*** Opening of RECORDS FOR THIS EXERCISE ***

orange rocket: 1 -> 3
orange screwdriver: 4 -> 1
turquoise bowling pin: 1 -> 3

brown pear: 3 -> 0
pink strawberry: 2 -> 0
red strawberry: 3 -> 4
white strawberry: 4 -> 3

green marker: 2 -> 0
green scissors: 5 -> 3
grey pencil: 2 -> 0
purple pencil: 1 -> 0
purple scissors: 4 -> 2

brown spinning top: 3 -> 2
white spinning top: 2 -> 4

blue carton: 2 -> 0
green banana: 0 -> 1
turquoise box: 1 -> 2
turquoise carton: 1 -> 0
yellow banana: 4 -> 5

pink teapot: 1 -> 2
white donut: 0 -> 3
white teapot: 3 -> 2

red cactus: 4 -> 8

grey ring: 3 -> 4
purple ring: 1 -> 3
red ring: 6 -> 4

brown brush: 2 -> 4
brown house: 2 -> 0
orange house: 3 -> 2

*** Close of RECORDS FOR THIS EXERCISE ***

PROBLEM DESCRIPTION:
Repeat the records above exactly, leaving none out.

ANSWER SPACE:
orange rocket: 1 -> 3
orange screwdriver: 4 -> 1
turquoise bowling pin: 1 -> 3

brown pear: 3 -> 0
pink strawberry: 2 -> 0
red strawberry: 3 -> 4
white strawberry: 4 -> 3

green marker: 2 -> 0
green scissors: 5 -> 3
grey pencil: 2 -> 0
purple pencil: 1 -> 0
purple scissors: 4 -> 2

brown spinning top: 3 -> 2
white spinning top: 2 -> 4

blue carton: 2 -> 0
green banana: 0 -> 1
turquoise box: 1 -> 2
turquoise carton: 1 -> 0
yellow banana: 4 -> 5

pink teapot: 1 -> 2
white donut: 0 -> 3
white teapot: 3 -> 2

red cactus: 4 -> 8

grey ring: 3 -> 4
purple ring: 1 -> 3
red ring: 6 -> 4

brown brush: 2 -> 4
brown house: 2 -> 0
orange house: 3 -> 2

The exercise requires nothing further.